### DATA EXCERPTS:
+++++
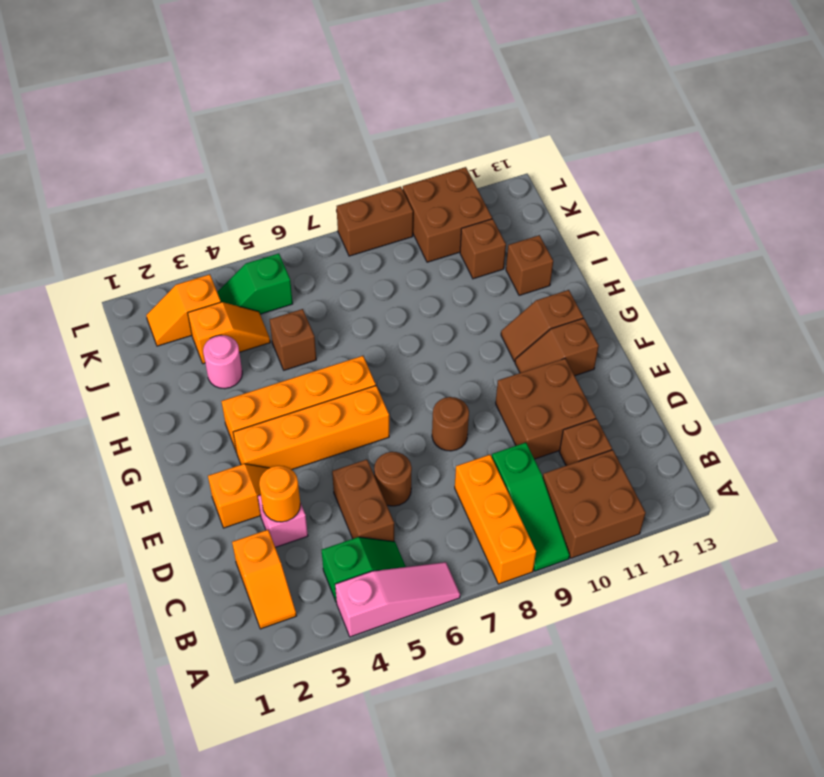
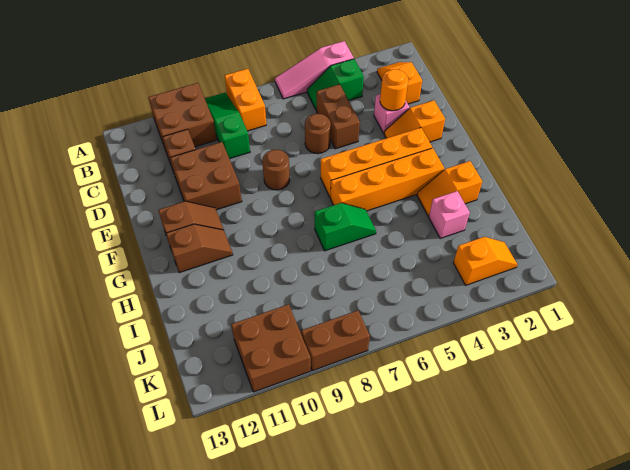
orange 1x3 brick [455,455,536,584] -> orange 1x2 brick [225,69,266,131]
pink 1x1 round brick [203,335,242,389] -> pink 1x1 brick [429,191,470,238]
brown 1x1 brick [270,309,316,370] -> none
brown 1x1 brick [506,235,553,295] -> none
orange 1x2 slope [188,302,270,364] -> orange 1x2 slope moved to [417,161,482,216]
brown 1x1 brick [460,219,506,279] -> none
green 1x2 slope [217,253,293,314] -> green 1x2 slope moved to [315,203,376,251]

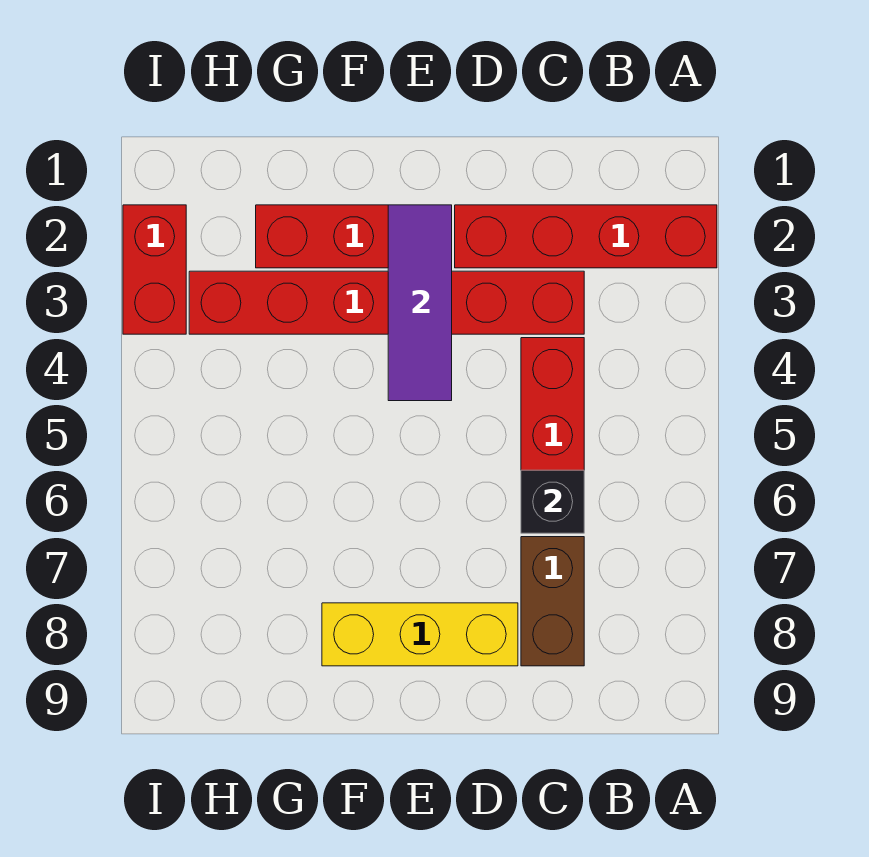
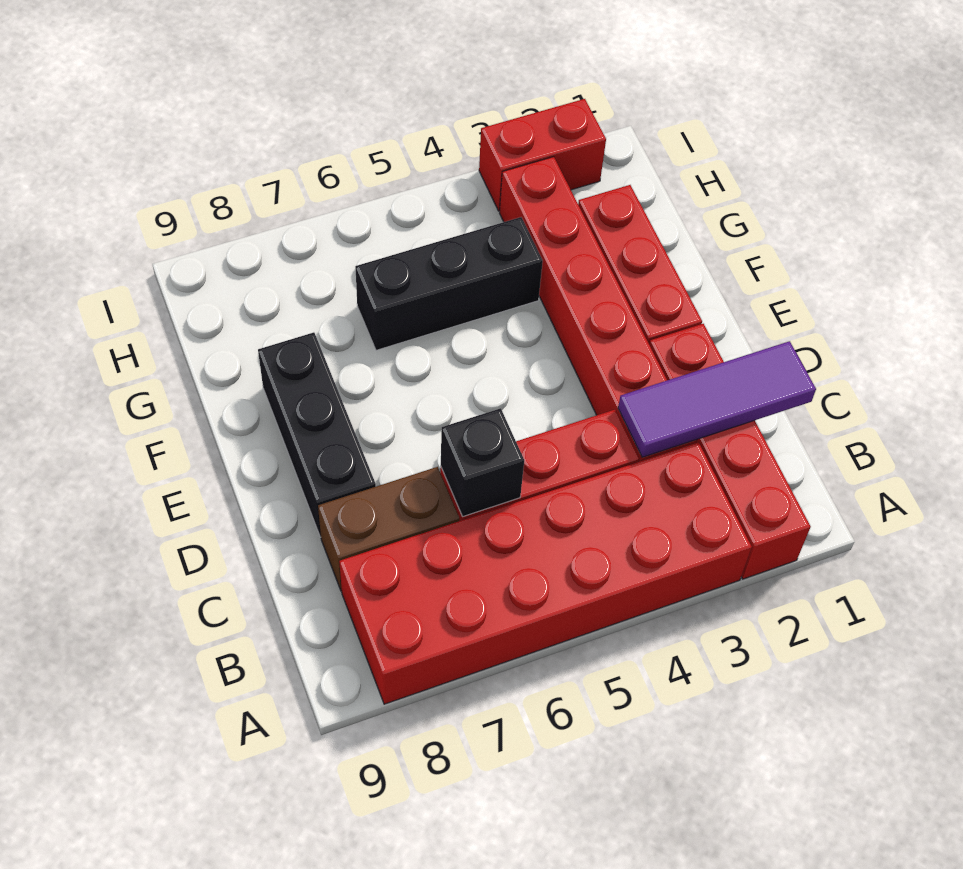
none -> red 2x6 brick [339,442,752,704]
yellow 1x3 brick [322,603,518,666] -> black 1x3 brick [258,332,376,537]
purple 1x3 tile [388,205,452,401] -> purple 1x3 tile moved to [618,341,816,457]
none -> black 1x3 brick [355,217,543,350]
+++++
Write the entries out in full and exactly, omitting every picture.

### RESPONSE FOR THIS EXERCISE:
orange 1x3 brick [455,455,536,584] -> orange 1x2 brick [225,69,266,131]
pink 1x1 round brick [203,335,242,389] -> pink 1x1 brick [429,191,470,238]
brown 1x1 brick [270,309,316,370] -> none
brown 1x1 brick [506,235,553,295] -> none
orange 1x2 slope [188,302,270,364] -> orange 1x2 slope moved to [417,161,482,216]
brown 1x1 brick [460,219,506,279] -> none
green 1x2 slope [217,253,293,314] -> green 1x2 slope moved to [315,203,376,251]

none -> red 2x6 brick [339,442,752,704]
yellow 1x3 brick [322,603,518,666] -> black 1x3 brick [258,332,376,537]
purple 1x3 tile [388,205,452,401] -> purple 1x3 tile moved to [618,341,816,457]
none -> black 1x3 brick [355,217,543,350]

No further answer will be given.